[Provided entries — start]

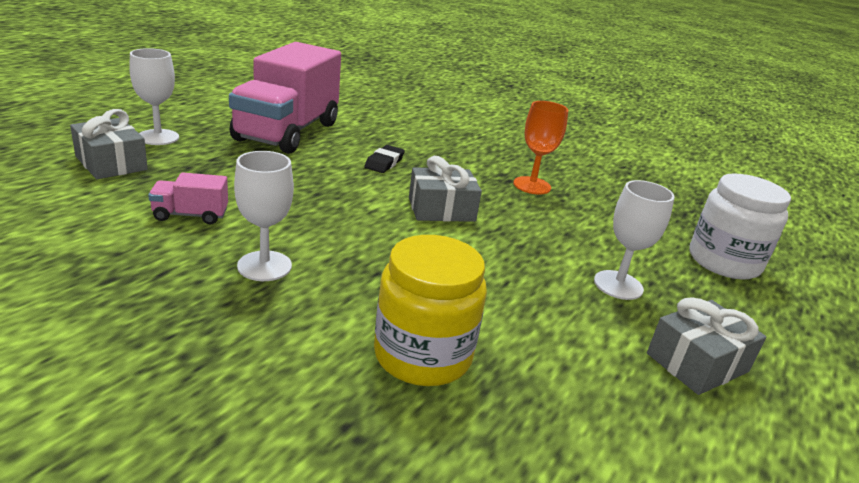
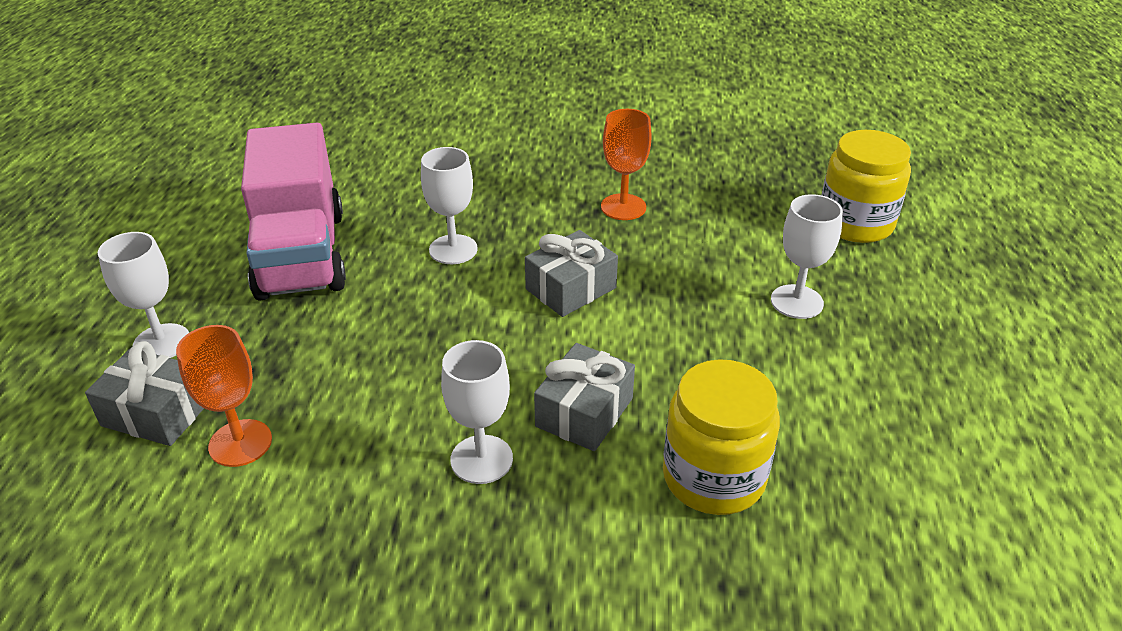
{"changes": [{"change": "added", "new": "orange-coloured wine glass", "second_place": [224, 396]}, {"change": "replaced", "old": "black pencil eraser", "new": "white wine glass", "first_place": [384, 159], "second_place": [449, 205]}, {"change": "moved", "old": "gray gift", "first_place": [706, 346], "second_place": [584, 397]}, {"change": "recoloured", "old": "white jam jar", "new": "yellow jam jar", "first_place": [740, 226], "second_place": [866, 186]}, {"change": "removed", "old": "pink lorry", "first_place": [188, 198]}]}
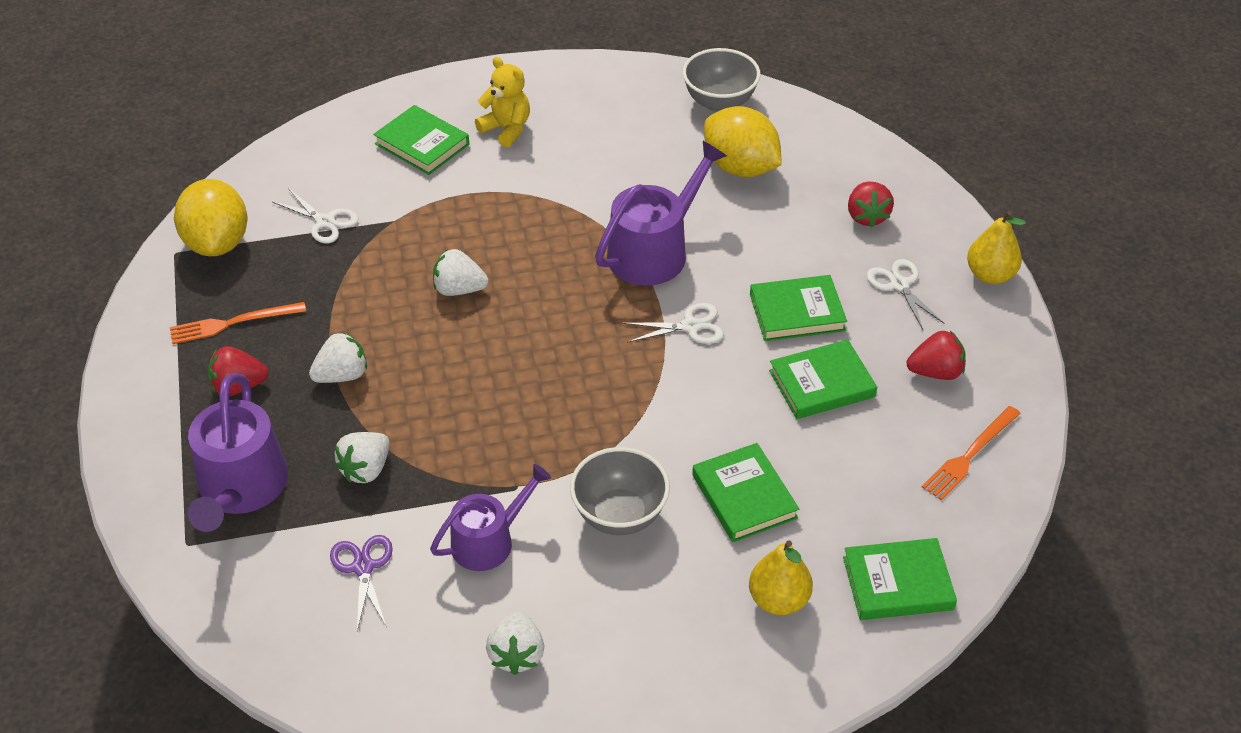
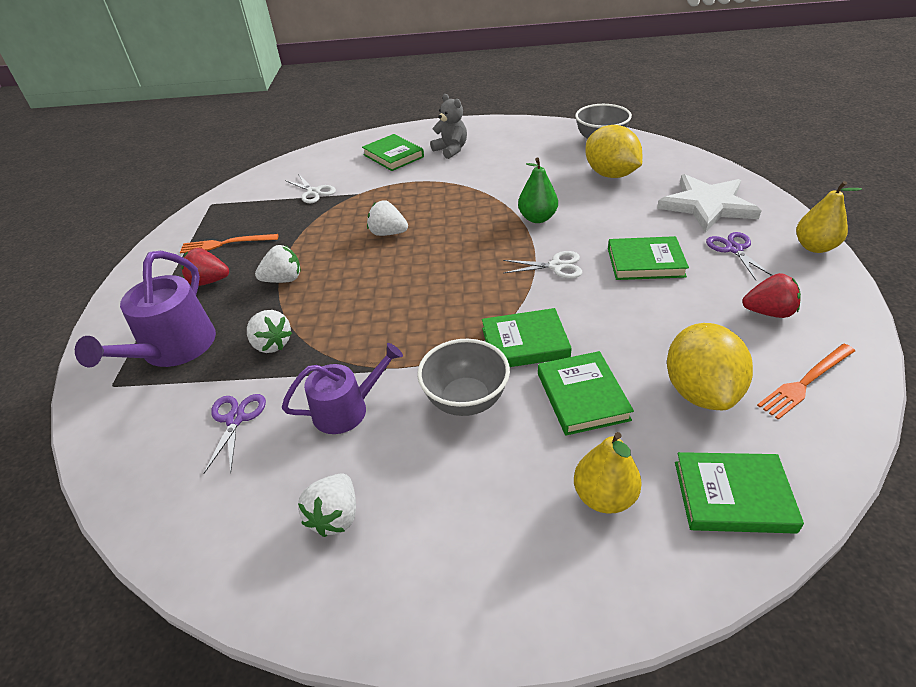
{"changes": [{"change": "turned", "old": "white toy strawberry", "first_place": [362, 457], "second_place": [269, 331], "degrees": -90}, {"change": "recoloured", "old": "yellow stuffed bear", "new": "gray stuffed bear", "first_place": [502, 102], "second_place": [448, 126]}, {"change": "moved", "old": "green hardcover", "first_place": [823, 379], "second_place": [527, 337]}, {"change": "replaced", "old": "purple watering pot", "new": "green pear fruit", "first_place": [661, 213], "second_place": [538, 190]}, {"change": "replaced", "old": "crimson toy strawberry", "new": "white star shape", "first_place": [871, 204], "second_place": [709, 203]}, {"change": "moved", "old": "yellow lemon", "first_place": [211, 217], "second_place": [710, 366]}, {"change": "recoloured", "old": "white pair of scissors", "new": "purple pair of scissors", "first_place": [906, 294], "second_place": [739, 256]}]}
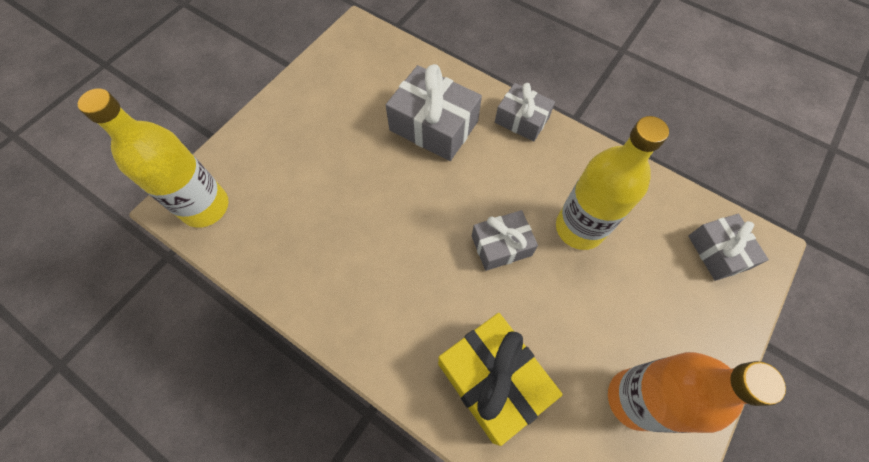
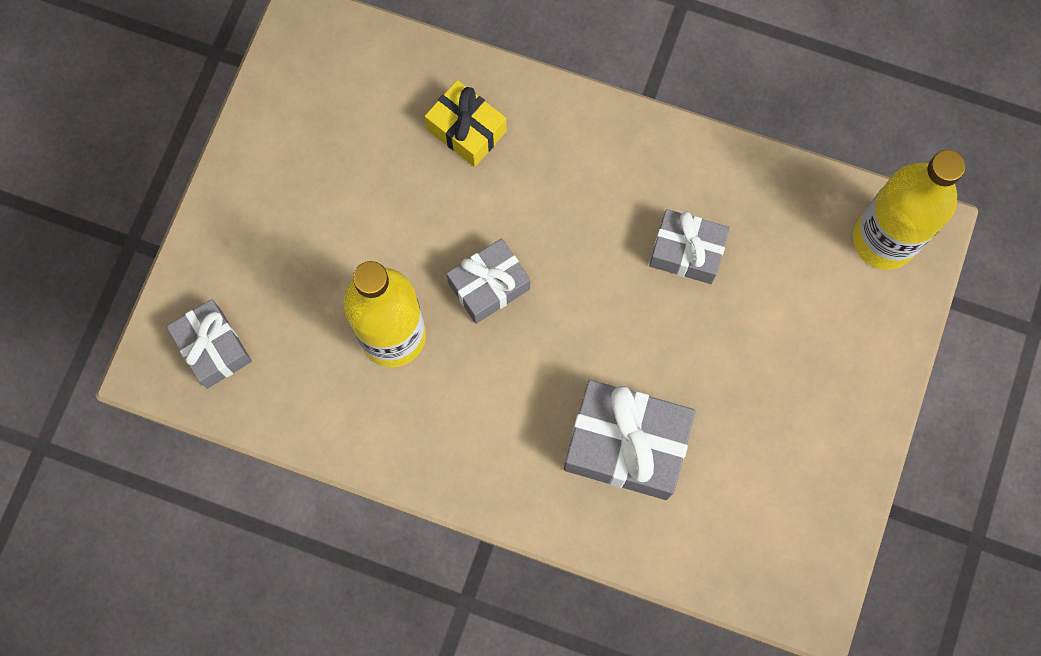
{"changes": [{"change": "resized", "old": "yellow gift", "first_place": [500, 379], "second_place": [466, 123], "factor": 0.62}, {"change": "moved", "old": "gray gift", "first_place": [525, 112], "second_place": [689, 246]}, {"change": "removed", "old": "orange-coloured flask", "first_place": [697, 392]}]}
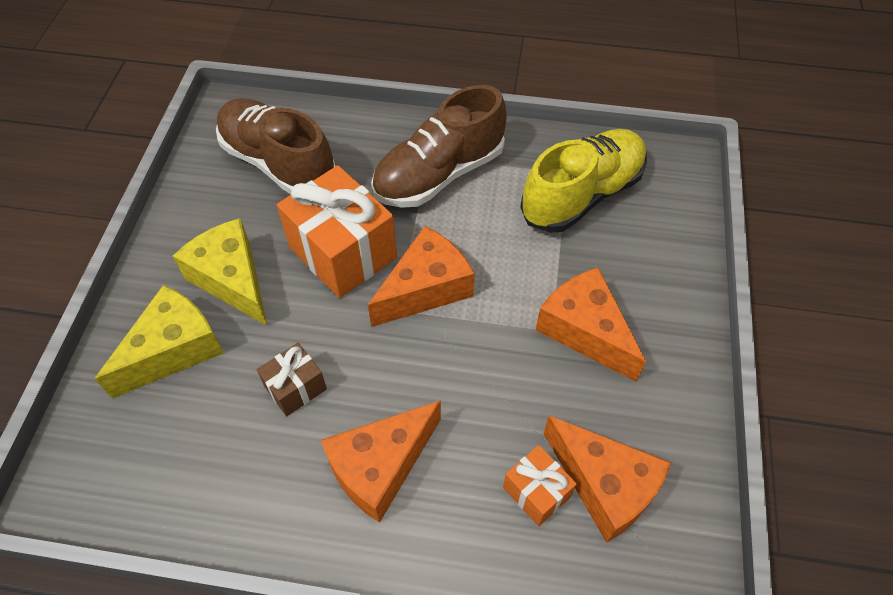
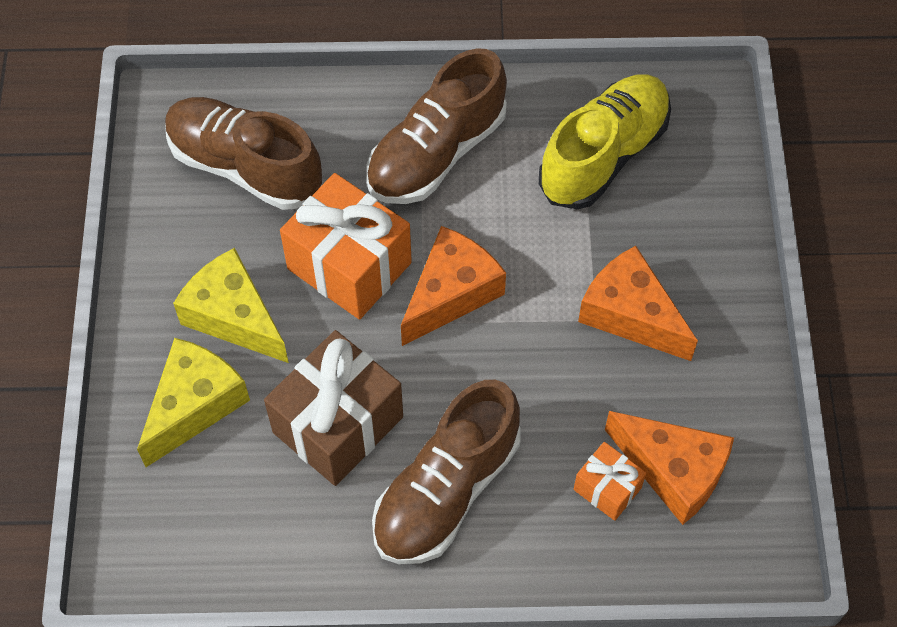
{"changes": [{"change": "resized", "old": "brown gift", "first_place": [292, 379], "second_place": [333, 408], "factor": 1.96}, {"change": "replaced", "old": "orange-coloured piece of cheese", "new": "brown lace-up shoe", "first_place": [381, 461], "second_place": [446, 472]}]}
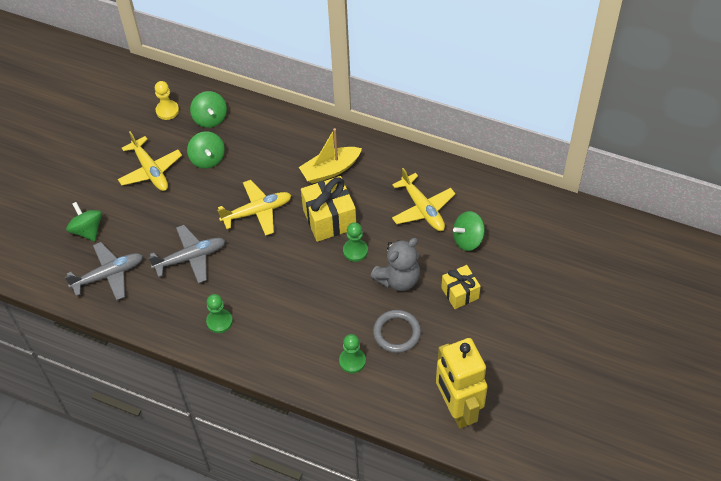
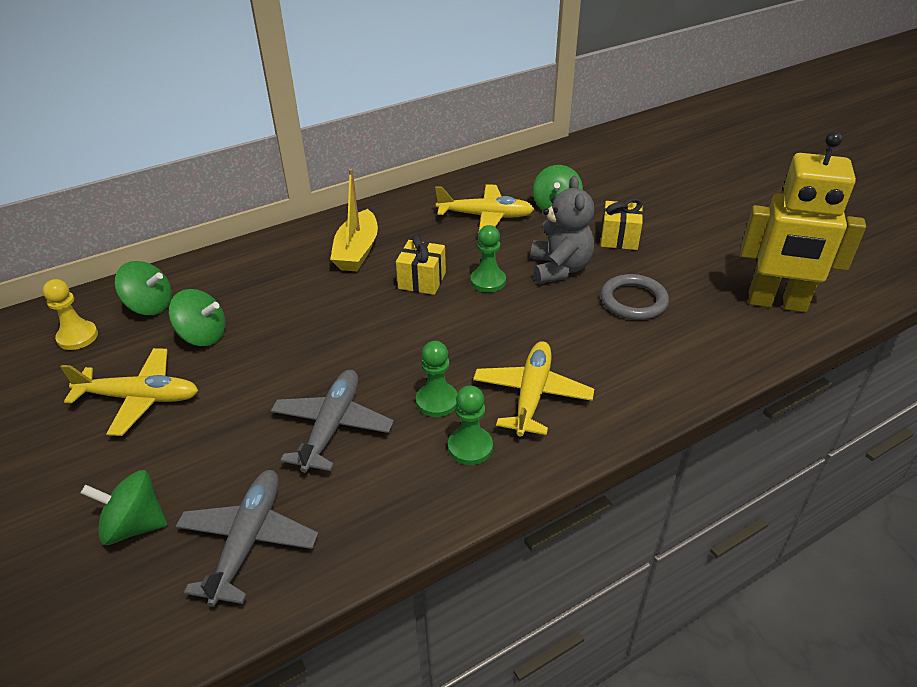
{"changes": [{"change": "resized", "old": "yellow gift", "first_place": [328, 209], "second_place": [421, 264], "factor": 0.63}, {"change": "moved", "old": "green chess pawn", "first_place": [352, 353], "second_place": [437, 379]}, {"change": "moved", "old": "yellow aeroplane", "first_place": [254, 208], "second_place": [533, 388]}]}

[Provided entries — finish]

(Your instructions)
Give all the entries again exactly, dropping each picture.

(Reply)
{"changes": [{"change": "added", "new": "orange-coloured wine glass", "second_place": [224, 396]}, {"change": "replaced", "old": "black pencil eraser", "new": "white wine glass", "first_place": [384, 159], "second_place": [449, 205]}, {"change": "moved", "old": "gray gift", "first_place": [706, 346], "second_place": [584, 397]}, {"change": "recoloured", "old": "white jam jar", "new": "yellow jam jar", "first_place": [740, 226], "second_place": [866, 186]}, {"change": "removed", "old": "pink lorry", "first_place": [188, 198]}]}
{"changes": [{"change": "turned", "old": "white toy strawberry", "first_place": [362, 457], "second_place": [269, 331], "degrees": -90}, {"change": "recoloured", "old": "yellow stuffed bear", "new": "gray stuffed bear", "first_place": [502, 102], "second_place": [448, 126]}, {"change": "moved", "old": "green hardcover", "first_place": [823, 379], "second_place": [527, 337]}, {"change": "replaced", "old": "purple watering pot", "new": "green pear fruit", "first_place": [661, 213], "second_place": [538, 190]}, {"change": "replaced", "old": "crimson toy strawberry", "new": "white star shape", "first_place": [871, 204], "second_place": [709, 203]}, {"change": "moved", "old": "yellow lemon", "first_place": [211, 217], "second_place": [710, 366]}, {"change": "recoloured", "old": "white pair of scissors", "new": "purple pair of scissors", "first_place": [906, 294], "second_place": [739, 256]}]}
{"changes": [{"change": "resized", "old": "yellow gift", "first_place": [500, 379], "second_place": [466, 123], "factor": 0.62}, {"change": "moved", "old": "gray gift", "first_place": [525, 112], "second_place": [689, 246]}, {"change": "removed", "old": "orange-coloured flask", "first_place": [697, 392]}]}
{"changes": [{"change": "resized", "old": "brown gift", "first_place": [292, 379], "second_place": [333, 408], "factor": 1.96}, {"change": "replaced", "old": "orange-coloured piece of cheese", "new": "brown lace-up shoe", "first_place": [381, 461], "second_place": [446, 472]}]}
{"changes": [{"change": "resized", "old": "yellow gift", "first_place": [328, 209], "second_place": [421, 264], "factor": 0.63}, {"change": "moved", "old": "green chess pawn", "first_place": [352, 353], "second_place": [437, 379]}, {"change": "moved", "old": "yellow aeroplane", "first_place": [254, 208], "second_place": [533, 388]}]}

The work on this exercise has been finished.